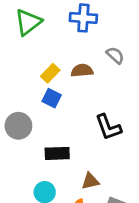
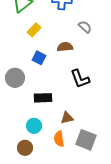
brown semicircle: (82, 71) -> (65, 47), moved
yellow rectangle: (50, 73) -> (34, 30), moved

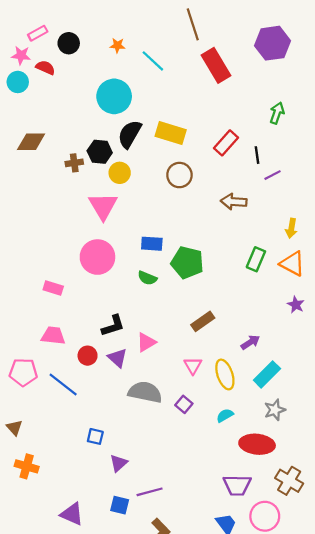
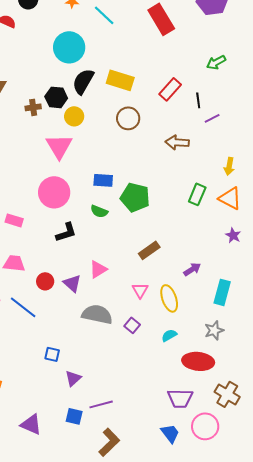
green arrow: (277, 113) -> (216, 62), turned -138
black L-shape: (113, 326) -> (66, 232), moved
cyan rectangle: (267, 374) -> (222, 292), moved, turned -30

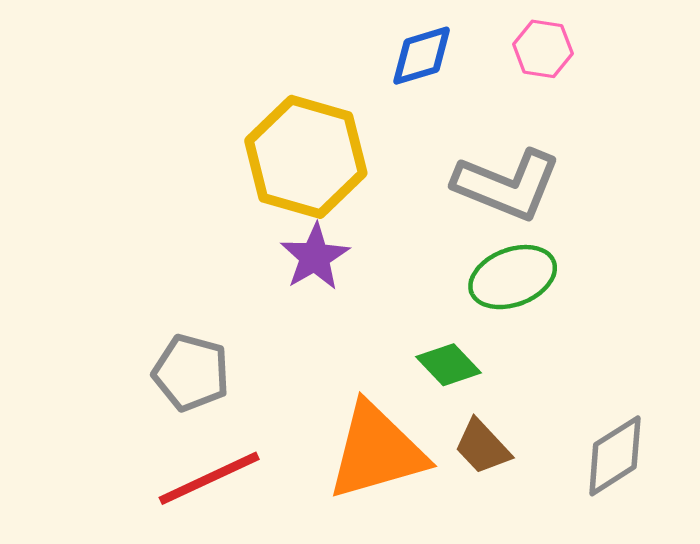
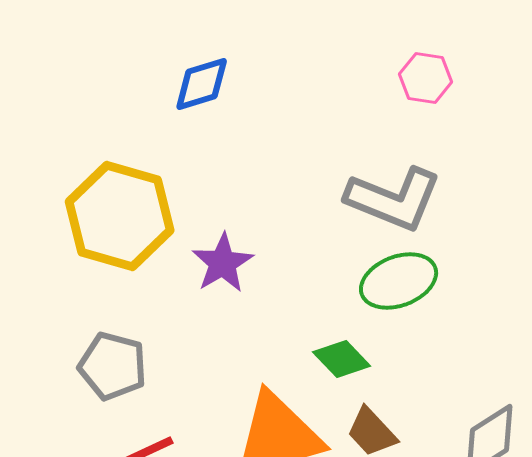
blue diamond: (422, 56) -> (202, 84), moved
yellow hexagon: (306, 157) -> (120, 216), moved

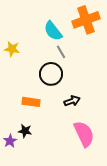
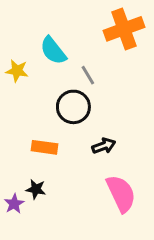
cyan semicircle: (53, 31) -> (53, 51), moved

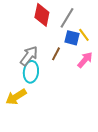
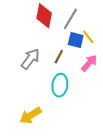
cyan ellipse: (31, 72) -> (60, 85), moved
yellow arrow: (16, 97) -> (30, 116), moved

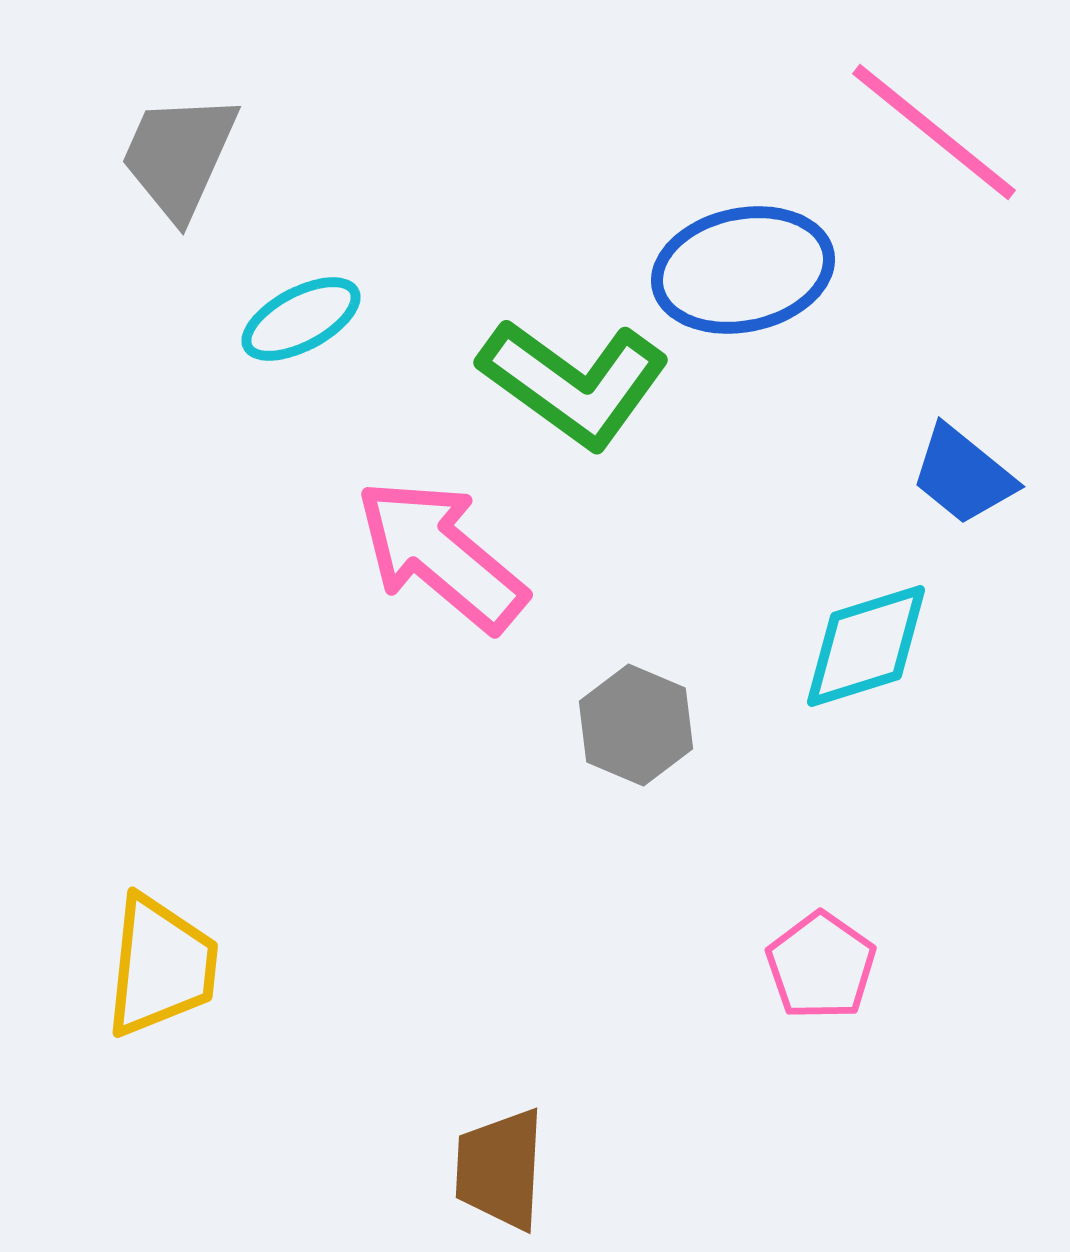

WORK TO BE COMPLETED:
Drop the pictures, then reproduce exactly the lines from the one with "black L-shape: (113, 326) -> (66, 232), moved" through the final line of the listing.

SOLVED PROBLEM:
black L-shape: (113, 326) -> (66, 232), moved
cyan rectangle: (267, 374) -> (222, 292), moved, turned -30

blue diamond: (422, 56) -> (202, 84), moved
yellow hexagon: (306, 157) -> (120, 216), moved

cyan semicircle: (53, 31) -> (53, 51), moved

cyan ellipse: (31, 72) -> (60, 85), moved
yellow arrow: (16, 97) -> (30, 116), moved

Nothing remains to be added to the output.